Which lines of the listing below contain the word "blue"? Copy each of them.

——————

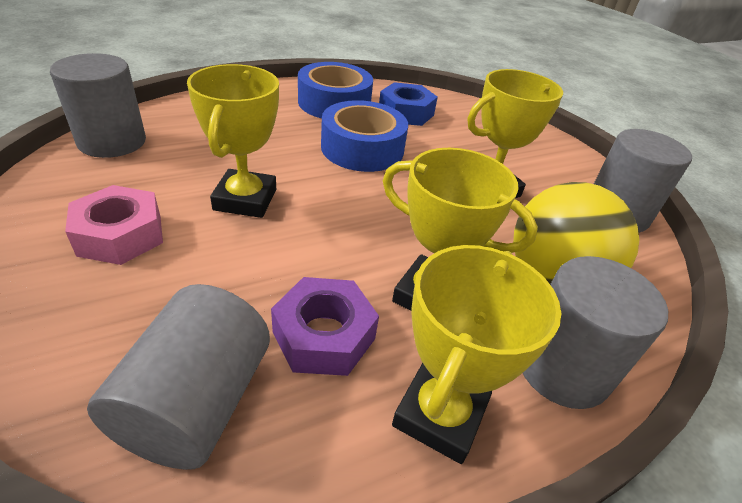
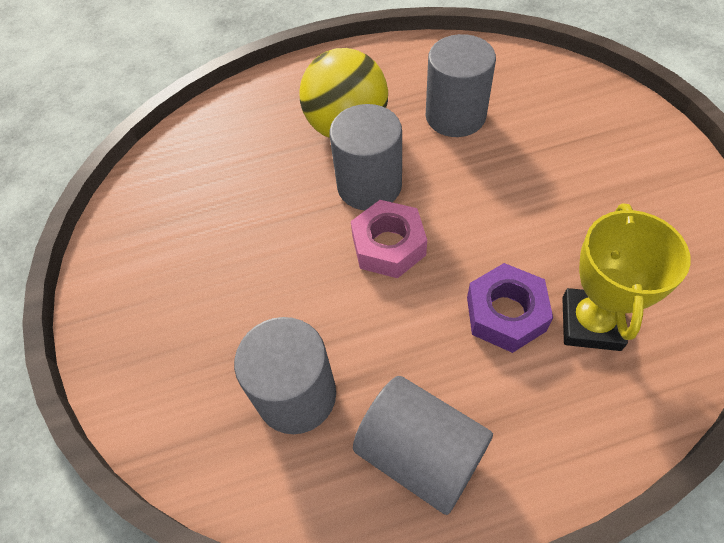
blue nut: [379,82,438,126] = 1 -> none = 0
blue tape: [298,62,373,118] [321,100,408,172] = 2 -> none = 0
yellow trophy: [187,64,279,218] [383,148,538,311] [392,245,561,464] [467,69,563,198] = 4 -> [562,203,691,351] = 1

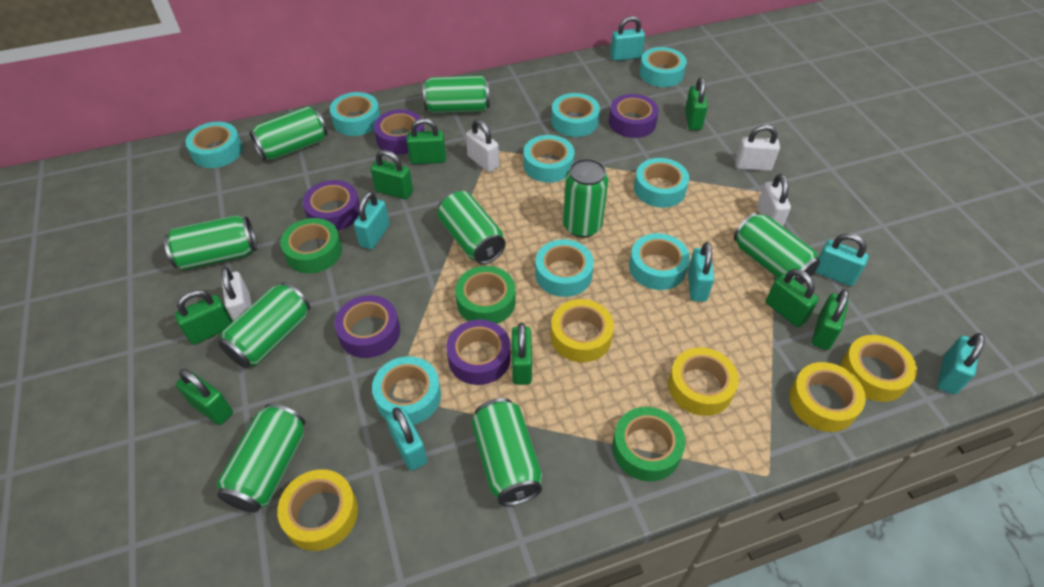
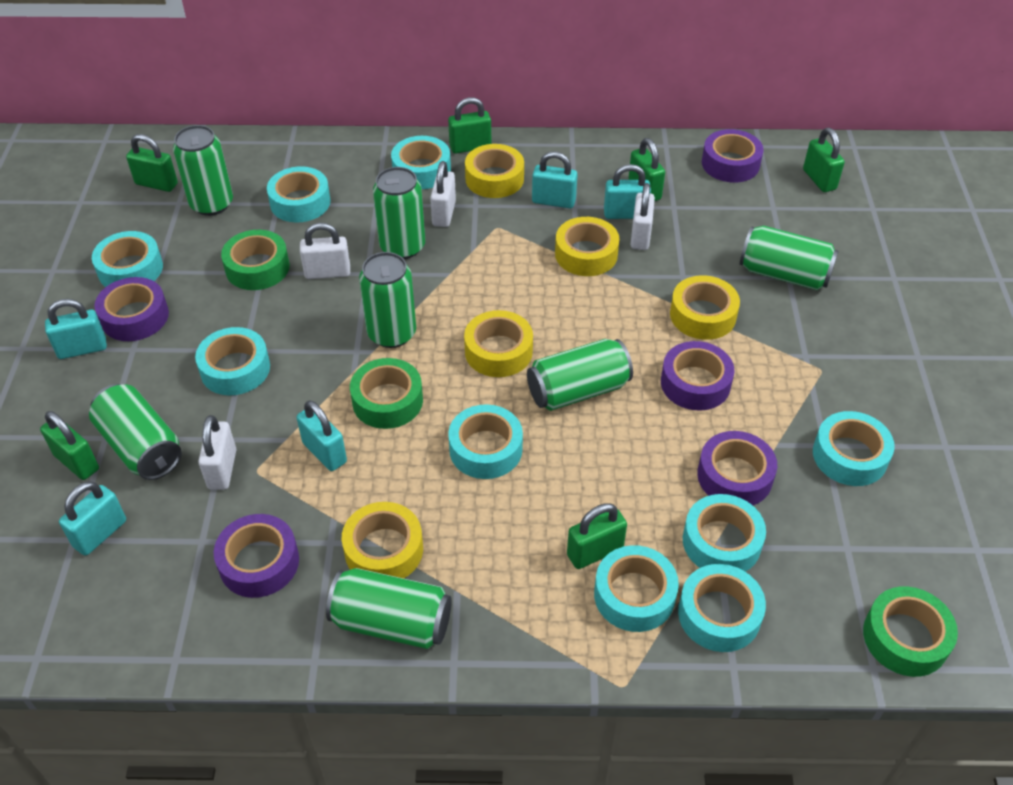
green can: [164,215,257,270] [216,404,305,513] [218,282,310,368] [249,106,327,161] [423,75,490,113] [438,191,506,264] [471,398,542,506] [563,158,608,237] [734,212,820,285] = 9 -> [89,384,182,480] [173,125,233,216] [326,568,452,649] [359,252,416,348] [373,167,425,259] [527,339,633,411] [740,226,839,290] = 7
green padlock: [175,290,233,345] [176,369,233,425] [371,150,413,199] [407,118,446,164] [512,323,532,385] [685,77,708,130] [766,269,819,327] [812,289,849,350] = 8 -> [40,411,99,480] [126,134,178,192] [448,97,491,154] [567,503,627,569] [629,138,665,201] [803,128,845,192] = 6
turquoise padlock: [354,192,390,250] [386,407,427,471] [610,16,645,61] [688,242,714,302] [815,233,869,286] [938,333,985,395] = 6 -> [45,299,107,359] [59,481,126,556] [297,401,347,471] [532,152,578,208] [604,164,651,219] = 5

——————

▶ **Expected answer**
blue nut: [379,82,438,126] = 1 -> none = 0
blue tape: [298,62,373,118] [321,100,408,172] = 2 -> none = 0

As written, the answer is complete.